• _PROMPT_
Using the listing below, print exactly everything from the line with "JOY3 pin VRX: TX -> A0" down to the line with "IR2 pin OUT: D6 -> TX", both included, and nothing more.

:::

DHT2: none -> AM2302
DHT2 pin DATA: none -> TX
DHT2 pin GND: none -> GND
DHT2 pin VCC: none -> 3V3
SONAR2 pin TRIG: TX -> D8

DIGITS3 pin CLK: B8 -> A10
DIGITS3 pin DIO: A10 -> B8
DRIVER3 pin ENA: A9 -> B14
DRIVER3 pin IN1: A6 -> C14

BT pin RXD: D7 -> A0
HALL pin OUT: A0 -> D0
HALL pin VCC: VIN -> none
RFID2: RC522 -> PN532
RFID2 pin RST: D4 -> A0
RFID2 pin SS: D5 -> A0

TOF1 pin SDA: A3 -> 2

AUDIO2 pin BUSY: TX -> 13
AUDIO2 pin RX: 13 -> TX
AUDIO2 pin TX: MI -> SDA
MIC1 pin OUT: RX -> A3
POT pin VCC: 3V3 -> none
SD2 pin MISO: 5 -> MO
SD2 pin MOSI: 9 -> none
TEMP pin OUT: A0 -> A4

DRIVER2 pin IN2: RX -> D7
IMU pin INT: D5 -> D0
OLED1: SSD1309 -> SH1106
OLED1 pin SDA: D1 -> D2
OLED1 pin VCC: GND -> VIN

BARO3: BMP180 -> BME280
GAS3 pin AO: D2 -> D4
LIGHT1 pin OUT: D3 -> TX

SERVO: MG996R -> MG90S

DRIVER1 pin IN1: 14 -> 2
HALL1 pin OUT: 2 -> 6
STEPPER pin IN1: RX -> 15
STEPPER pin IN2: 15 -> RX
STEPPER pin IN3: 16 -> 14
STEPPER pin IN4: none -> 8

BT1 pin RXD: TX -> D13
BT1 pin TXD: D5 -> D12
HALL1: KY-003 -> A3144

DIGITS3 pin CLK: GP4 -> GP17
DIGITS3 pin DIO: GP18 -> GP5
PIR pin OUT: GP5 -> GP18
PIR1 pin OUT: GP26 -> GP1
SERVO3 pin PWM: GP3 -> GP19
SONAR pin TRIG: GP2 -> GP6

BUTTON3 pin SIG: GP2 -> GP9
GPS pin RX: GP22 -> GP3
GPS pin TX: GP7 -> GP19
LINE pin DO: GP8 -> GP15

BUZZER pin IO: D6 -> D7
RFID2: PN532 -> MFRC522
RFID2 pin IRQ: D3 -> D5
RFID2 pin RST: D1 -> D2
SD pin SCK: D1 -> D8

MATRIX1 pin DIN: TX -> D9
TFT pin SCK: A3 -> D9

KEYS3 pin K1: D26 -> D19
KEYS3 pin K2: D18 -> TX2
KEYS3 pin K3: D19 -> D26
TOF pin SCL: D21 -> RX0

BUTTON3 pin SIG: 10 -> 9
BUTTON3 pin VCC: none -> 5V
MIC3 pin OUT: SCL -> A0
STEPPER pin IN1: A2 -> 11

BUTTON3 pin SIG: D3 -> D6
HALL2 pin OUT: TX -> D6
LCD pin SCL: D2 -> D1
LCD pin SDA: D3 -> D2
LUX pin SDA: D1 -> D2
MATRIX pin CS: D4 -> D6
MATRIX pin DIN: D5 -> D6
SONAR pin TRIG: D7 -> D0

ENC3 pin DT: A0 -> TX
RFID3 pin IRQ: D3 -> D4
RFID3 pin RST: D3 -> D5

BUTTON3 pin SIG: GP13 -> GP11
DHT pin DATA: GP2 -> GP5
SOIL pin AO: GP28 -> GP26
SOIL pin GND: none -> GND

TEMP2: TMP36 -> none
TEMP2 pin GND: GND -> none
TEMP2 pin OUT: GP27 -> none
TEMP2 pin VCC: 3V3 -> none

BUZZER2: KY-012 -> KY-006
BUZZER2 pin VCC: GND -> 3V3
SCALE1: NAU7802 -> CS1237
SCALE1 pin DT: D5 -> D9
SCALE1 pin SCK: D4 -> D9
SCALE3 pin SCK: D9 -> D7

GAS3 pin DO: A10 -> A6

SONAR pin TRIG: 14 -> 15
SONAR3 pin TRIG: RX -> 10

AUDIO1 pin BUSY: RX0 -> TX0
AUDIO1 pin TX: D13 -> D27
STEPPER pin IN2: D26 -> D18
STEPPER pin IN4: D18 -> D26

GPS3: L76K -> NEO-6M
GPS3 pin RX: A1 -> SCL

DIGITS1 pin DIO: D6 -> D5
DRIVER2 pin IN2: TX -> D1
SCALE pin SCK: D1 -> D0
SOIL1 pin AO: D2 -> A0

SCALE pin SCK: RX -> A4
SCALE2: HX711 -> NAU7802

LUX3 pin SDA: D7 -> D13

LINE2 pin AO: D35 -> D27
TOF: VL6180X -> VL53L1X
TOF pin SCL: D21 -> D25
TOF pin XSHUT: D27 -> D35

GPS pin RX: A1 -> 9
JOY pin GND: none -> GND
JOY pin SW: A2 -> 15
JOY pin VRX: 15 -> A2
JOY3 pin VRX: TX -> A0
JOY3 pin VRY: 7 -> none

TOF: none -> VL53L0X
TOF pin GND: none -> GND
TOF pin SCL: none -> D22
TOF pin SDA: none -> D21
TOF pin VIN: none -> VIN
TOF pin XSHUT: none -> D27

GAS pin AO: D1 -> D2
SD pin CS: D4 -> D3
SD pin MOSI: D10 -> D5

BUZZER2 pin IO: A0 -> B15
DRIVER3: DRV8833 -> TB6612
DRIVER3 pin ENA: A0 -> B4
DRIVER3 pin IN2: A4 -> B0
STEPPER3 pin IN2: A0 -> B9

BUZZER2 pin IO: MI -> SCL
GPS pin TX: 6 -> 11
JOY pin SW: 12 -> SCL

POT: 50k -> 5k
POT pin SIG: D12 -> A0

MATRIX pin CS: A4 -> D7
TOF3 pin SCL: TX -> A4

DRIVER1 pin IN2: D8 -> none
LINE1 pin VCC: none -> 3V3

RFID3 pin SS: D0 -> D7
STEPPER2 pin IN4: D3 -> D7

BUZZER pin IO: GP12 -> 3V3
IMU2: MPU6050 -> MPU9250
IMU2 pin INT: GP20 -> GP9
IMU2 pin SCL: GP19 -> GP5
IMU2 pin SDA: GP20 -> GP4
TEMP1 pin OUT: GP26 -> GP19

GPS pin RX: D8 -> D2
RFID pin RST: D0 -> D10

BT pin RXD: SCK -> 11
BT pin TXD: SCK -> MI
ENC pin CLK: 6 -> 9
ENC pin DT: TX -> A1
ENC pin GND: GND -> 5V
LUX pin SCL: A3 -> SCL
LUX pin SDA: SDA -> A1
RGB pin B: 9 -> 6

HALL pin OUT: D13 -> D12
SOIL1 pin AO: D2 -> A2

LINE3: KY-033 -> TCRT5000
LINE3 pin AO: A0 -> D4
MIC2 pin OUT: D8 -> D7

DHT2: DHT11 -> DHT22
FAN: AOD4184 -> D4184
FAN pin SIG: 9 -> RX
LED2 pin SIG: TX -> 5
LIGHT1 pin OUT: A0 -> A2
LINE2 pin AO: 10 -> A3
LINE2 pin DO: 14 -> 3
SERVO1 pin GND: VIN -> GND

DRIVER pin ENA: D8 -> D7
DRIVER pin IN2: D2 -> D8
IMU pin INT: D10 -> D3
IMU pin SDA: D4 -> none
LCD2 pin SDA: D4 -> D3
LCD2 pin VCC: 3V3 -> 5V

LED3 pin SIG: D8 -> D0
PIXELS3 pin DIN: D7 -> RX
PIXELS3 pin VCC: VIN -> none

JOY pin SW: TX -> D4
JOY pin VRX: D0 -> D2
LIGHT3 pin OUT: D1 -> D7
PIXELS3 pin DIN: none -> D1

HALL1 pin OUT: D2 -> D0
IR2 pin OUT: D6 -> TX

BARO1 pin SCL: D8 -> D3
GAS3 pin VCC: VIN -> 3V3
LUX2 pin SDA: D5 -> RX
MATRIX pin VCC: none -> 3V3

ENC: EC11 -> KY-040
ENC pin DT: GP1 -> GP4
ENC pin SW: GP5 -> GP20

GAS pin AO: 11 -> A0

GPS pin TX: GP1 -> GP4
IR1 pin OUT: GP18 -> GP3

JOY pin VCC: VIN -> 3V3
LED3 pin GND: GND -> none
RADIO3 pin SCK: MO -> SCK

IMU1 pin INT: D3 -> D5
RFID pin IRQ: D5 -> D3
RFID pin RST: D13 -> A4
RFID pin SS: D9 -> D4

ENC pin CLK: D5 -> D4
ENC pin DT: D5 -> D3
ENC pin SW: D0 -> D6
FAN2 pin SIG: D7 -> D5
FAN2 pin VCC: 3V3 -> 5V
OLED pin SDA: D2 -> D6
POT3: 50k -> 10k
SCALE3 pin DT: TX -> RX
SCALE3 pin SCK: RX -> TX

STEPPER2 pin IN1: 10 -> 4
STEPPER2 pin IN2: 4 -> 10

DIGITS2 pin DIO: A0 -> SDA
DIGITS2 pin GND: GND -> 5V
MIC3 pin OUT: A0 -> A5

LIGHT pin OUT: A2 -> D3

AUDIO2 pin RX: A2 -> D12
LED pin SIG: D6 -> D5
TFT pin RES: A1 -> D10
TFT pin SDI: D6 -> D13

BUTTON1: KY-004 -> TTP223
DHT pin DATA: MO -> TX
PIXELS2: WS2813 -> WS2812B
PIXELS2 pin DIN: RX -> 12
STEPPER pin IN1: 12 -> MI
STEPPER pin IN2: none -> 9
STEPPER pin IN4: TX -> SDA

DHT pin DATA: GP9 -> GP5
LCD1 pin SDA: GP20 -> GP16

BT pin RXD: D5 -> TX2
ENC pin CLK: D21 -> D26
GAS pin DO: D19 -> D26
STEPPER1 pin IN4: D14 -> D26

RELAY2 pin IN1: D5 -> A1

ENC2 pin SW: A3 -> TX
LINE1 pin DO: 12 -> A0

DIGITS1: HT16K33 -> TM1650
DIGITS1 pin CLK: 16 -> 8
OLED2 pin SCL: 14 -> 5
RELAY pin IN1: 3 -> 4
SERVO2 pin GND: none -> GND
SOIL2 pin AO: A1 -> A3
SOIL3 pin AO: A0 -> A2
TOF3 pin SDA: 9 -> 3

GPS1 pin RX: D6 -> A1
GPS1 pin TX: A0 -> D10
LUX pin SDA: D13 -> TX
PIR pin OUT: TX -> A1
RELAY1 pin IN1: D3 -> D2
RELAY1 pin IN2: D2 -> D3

:::

• _RESPONSE TO THIS EXERCISE_
JOY3 pin VRX: TX -> A0
JOY3 pin VRY: 7 -> none

TOF: none -> VL53L0X
TOF pin GND: none -> GND
TOF pin SCL: none -> D22
TOF pin SDA: none -> D21
TOF pin VIN: none -> VIN
TOF pin XSHUT: none -> D27

GAS pin AO: D1 -> D2
SD pin CS: D4 -> D3
SD pin MOSI: D10 -> D5

BUZZER2 pin IO: A0 -> B15
DRIVER3: DRV8833 -> TB6612
DRIVER3 pin ENA: A0 -> B4
DRIVER3 pin IN2: A4 -> B0
STEPPER3 pin IN2: A0 -> B9

BUZZER2 pin IO: MI -> SCL
GPS pin TX: 6 -> 11
JOY pin SW: 12 -> SCL

POT: 50k -> 5k
POT pin SIG: D12 -> A0

MATRIX pin CS: A4 -> D7
TOF3 pin SCL: TX -> A4

DRIVER1 pin IN2: D8 -> none
LINE1 pin VCC: none -> 3V3

RFID3 pin SS: D0 -> D7
STEPPER2 pin IN4: D3 -> D7

BUZZER pin IO: GP12 -> 3V3
IMU2: MPU6050 -> MPU9250
IMU2 pin INT: GP20 -> GP9
IMU2 pin SCL: GP19 -> GP5
IMU2 pin SDA: GP20 -> GP4
TEMP1 pin OUT: GP26 -> GP19

GPS pin RX: D8 -> D2
RFID pin RST: D0 -> D10

BT pin RXD: SCK -> 11
BT pin TXD: SCK -> MI
ENC pin CLK: 6 -> 9
ENC pin DT: TX -> A1
ENC pin GND: GND -> 5V
LUX pin SCL: A3 -> SCL
LUX pin SDA: SDA -> A1
RGB pin B: 9 -> 6

HALL pin OUT: D13 -> D12
SOIL1 pin AO: D2 -> A2

LINE3: KY-033 -> TCRT5000
LINE3 pin AO: A0 -> D4
MIC2 pin OUT: D8 -> D7

DHT2: DHT11 -> DHT22
FAN: AOD4184 -> D4184
FAN pin SIG: 9 -> RX
LED2 pin SIG: TX -> 5
LIGHT1 pin OUT: A0 -> A2
LINE2 pin AO: 10 -> A3
LINE2 pin DO: 14 -> 3
SERVO1 pin GND: VIN -> GND

DRIVER pin ENA: D8 -> D7
DRIVER pin IN2: D2 -> D8
IMU pin INT: D10 -> D3
IMU pin SDA: D4 -> none
LCD2 pin SDA: D4 -> D3
LCD2 pin VCC: 3V3 -> 5V

LED3 pin SIG: D8 -> D0
PIXELS3 pin DIN: D7 -> RX
PIXELS3 pin VCC: VIN -> none

JOY pin SW: TX -> D4
JOY pin VRX: D0 -> D2
LIGHT3 pin OUT: D1 -> D7
PIXELS3 pin DIN: none -> D1

HALL1 pin OUT: D2 -> D0
IR2 pin OUT: D6 -> TX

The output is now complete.